Spatial reasoning data:
__________

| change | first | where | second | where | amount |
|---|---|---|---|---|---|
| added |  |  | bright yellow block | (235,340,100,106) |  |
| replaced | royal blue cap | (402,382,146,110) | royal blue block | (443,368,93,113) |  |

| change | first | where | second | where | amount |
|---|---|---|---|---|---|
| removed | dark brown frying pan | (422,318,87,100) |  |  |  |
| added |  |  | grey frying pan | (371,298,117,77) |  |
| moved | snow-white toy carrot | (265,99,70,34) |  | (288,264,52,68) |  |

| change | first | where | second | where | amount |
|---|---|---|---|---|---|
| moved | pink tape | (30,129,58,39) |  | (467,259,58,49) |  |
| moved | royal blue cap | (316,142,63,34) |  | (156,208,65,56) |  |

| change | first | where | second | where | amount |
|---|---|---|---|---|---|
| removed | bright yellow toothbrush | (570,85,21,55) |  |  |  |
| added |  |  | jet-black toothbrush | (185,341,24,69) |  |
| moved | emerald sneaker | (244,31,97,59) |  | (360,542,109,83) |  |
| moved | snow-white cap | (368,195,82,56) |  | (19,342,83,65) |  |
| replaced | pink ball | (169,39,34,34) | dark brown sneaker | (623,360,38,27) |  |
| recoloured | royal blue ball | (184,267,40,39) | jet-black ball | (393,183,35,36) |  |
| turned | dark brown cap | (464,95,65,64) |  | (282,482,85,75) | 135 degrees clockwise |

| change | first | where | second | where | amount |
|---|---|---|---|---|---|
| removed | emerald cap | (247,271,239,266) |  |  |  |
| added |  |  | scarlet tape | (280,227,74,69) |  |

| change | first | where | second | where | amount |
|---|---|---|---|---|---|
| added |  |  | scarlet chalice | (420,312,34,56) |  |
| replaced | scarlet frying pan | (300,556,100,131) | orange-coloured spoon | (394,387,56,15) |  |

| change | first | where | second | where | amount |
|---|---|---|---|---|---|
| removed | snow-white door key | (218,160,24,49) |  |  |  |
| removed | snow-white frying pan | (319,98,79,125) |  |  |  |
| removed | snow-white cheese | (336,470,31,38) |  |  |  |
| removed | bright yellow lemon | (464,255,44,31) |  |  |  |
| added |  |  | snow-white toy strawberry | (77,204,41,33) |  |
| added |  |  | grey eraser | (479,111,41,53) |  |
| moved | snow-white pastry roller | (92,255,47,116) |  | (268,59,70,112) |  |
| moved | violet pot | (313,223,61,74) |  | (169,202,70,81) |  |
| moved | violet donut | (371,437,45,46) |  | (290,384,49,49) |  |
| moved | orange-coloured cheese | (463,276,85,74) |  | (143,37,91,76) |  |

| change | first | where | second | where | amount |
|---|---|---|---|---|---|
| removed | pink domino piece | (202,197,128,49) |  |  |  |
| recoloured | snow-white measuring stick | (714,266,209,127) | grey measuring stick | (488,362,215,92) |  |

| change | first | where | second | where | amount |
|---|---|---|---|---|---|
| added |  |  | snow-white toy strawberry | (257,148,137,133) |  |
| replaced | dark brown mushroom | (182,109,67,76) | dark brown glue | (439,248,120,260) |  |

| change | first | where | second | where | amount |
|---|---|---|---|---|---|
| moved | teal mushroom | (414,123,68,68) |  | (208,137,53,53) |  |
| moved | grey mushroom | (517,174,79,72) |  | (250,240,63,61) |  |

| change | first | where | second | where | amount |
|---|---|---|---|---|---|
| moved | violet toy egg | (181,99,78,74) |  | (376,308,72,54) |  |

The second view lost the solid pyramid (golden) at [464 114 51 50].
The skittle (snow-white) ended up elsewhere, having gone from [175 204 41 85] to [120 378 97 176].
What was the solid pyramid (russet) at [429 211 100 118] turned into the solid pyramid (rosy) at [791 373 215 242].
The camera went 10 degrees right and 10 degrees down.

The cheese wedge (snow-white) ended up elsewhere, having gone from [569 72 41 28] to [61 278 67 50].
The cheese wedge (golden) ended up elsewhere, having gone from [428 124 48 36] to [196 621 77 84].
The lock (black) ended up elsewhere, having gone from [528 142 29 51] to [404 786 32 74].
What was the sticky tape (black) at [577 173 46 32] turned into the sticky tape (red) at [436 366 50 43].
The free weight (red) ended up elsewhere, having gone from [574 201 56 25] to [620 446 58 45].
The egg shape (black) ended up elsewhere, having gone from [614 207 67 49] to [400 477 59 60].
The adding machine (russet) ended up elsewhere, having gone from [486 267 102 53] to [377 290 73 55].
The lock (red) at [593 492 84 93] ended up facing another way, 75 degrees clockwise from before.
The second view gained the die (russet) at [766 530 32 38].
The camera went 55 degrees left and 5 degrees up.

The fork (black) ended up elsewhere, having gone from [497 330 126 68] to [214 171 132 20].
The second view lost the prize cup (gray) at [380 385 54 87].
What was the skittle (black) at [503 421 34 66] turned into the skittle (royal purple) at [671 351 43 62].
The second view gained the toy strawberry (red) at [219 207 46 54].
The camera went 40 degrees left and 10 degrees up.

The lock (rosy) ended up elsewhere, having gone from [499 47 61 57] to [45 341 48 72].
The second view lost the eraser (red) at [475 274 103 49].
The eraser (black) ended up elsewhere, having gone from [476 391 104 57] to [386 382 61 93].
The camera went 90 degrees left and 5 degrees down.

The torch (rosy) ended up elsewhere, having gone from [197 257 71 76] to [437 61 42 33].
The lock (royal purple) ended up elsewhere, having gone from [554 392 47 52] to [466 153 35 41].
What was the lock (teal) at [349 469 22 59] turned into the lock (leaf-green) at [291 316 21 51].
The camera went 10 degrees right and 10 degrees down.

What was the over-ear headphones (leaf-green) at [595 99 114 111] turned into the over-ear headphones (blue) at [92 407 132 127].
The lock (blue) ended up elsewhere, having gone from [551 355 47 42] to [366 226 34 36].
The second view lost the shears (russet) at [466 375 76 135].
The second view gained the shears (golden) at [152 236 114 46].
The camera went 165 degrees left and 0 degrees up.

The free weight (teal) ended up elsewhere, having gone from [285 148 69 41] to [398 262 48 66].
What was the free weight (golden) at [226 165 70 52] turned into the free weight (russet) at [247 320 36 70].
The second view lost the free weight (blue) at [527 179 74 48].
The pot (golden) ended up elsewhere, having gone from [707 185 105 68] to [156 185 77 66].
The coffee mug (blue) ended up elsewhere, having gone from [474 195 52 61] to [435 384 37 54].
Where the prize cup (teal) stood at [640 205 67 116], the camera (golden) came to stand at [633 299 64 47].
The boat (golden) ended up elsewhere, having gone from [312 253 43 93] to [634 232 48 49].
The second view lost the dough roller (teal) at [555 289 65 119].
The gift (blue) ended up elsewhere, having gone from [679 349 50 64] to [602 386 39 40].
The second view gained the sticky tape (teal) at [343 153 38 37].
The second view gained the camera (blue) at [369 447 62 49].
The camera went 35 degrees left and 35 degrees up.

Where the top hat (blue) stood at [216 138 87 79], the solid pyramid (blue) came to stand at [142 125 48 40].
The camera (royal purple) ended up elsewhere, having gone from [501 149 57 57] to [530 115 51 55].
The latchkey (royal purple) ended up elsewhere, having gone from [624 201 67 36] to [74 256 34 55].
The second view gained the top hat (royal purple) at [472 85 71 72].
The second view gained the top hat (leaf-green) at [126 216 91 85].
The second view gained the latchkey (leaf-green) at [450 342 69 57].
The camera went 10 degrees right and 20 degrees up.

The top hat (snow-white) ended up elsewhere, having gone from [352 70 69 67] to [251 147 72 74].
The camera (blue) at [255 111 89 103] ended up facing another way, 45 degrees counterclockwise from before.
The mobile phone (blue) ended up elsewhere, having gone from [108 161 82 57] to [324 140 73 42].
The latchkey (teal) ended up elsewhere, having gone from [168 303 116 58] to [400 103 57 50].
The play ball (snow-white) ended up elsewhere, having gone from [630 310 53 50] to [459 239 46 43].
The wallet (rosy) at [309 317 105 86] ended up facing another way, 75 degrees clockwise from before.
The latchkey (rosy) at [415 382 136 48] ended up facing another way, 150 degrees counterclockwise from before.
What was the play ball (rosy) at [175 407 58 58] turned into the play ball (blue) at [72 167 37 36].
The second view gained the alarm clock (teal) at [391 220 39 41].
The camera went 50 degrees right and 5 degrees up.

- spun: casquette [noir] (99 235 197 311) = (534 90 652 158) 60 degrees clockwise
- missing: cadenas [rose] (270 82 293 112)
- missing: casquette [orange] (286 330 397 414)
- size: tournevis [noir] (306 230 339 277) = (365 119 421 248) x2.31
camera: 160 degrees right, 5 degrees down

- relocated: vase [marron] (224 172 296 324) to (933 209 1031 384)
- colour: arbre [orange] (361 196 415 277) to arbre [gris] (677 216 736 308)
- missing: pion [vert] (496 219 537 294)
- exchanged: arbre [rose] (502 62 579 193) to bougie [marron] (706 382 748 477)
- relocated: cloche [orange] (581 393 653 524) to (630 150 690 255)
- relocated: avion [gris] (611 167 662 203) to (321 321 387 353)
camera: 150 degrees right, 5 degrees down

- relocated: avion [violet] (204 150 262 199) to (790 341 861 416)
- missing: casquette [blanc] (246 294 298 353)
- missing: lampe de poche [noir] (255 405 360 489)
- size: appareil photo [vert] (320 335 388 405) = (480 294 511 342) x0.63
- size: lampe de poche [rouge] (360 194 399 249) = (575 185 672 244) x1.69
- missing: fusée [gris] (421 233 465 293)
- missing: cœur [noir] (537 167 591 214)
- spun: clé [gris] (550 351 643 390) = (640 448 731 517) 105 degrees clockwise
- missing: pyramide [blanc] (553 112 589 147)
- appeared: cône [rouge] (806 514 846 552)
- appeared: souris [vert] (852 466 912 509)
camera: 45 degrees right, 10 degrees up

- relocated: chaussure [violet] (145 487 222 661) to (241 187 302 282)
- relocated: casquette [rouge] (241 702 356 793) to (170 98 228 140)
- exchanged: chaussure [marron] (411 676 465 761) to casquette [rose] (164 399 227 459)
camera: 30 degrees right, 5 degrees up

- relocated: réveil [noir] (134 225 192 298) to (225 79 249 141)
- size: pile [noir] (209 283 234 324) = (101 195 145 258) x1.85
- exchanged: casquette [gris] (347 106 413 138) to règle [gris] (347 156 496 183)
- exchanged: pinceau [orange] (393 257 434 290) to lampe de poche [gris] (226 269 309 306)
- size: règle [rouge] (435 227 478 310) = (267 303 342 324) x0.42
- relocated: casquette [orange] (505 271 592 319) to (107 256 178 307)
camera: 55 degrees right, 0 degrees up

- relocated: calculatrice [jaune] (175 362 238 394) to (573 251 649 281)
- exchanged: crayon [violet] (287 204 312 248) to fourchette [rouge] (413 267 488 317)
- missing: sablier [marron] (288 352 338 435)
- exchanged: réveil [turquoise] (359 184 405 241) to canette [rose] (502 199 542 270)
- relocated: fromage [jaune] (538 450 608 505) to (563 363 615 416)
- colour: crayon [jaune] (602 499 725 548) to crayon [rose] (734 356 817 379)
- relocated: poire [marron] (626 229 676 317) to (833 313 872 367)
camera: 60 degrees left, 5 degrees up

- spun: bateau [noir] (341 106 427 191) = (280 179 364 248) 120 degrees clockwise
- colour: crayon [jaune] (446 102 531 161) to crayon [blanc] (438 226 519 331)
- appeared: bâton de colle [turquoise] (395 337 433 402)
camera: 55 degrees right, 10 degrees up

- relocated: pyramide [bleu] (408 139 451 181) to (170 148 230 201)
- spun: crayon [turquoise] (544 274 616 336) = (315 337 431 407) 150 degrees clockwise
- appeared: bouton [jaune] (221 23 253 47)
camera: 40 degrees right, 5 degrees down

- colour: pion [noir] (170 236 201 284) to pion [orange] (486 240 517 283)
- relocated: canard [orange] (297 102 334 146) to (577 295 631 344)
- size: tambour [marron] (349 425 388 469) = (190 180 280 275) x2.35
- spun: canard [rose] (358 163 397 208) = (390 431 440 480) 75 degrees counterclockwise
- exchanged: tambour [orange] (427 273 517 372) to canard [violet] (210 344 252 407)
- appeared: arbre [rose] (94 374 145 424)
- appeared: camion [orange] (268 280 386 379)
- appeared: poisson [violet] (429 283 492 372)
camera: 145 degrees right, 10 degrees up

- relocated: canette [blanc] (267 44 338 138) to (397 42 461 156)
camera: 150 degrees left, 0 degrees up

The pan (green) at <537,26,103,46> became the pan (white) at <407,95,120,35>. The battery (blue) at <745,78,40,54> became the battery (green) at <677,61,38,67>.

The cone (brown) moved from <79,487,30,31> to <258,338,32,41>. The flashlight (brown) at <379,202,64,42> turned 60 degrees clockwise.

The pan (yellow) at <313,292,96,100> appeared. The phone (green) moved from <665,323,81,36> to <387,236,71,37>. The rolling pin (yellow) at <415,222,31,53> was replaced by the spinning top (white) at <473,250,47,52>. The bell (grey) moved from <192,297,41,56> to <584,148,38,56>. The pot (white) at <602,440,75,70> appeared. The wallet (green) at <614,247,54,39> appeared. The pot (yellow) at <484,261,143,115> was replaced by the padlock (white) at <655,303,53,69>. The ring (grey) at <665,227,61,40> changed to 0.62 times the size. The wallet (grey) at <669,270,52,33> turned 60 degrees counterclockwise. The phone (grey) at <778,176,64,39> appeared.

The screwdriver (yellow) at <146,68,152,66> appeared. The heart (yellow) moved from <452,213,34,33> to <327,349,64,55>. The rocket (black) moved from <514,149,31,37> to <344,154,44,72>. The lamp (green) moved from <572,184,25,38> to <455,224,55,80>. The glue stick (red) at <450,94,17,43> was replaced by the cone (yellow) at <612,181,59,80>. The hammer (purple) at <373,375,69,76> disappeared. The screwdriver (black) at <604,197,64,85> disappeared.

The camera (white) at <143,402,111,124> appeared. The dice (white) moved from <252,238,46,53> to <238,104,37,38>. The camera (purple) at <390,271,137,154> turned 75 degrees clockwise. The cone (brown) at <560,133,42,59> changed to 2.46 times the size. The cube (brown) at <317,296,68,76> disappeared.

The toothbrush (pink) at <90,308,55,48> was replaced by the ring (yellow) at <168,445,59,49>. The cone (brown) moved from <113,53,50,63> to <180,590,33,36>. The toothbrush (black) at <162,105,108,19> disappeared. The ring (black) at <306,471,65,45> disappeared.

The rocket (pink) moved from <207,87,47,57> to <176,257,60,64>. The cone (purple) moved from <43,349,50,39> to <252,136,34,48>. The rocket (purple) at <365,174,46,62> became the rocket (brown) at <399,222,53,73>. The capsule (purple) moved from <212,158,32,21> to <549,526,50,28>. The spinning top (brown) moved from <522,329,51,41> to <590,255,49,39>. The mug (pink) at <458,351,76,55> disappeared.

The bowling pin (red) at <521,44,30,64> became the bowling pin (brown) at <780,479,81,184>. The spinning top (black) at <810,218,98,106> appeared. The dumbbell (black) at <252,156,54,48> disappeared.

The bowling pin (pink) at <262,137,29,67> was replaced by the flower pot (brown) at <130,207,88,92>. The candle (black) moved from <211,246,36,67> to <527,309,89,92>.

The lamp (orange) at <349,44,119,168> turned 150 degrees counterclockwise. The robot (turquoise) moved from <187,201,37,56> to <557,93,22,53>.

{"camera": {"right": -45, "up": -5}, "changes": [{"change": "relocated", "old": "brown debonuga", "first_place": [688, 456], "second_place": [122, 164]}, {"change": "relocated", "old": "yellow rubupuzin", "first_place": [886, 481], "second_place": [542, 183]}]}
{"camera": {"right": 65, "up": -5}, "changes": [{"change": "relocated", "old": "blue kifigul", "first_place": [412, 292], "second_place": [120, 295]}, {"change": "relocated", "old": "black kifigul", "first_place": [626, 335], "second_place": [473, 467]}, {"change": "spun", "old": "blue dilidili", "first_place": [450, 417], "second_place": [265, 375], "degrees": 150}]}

__________

Word for word, restate the lines above from the line containing "moved | orange-coloured" through the line containing "violet toy egg", with both included and nothing else.

- Written answer -
| moved | orange-coloured cheese | (463,276,85,74) |  | (143,37,91,76) |  |

| change | first | where | second | where | amount |
|---|---|---|---|---|---|
| removed | pink domino piece | (202,197,128,49) |  |  |  |
| recoloured | snow-white measuring stick | (714,266,209,127) | grey measuring stick | (488,362,215,92) |  |

| change | first | where | second | where | amount |
|---|---|---|---|---|---|
| added |  |  | snow-white toy strawberry | (257,148,137,133) |  |
| replaced | dark brown mushroom | (182,109,67,76) | dark brown glue | (439,248,120,260) |  |

| change | first | where | second | where | amount |
|---|---|---|---|---|---|
| moved | teal mushroom | (414,123,68,68) |  | (208,137,53,53) |  |
| moved | grey mushroom | (517,174,79,72) |  | (250,240,63,61) |  |

| change | first | where | second | where | amount |
|---|---|---|---|---|---|
| moved | violet toy egg | (181,99,78,74) |  | (376,308,72,54) |  |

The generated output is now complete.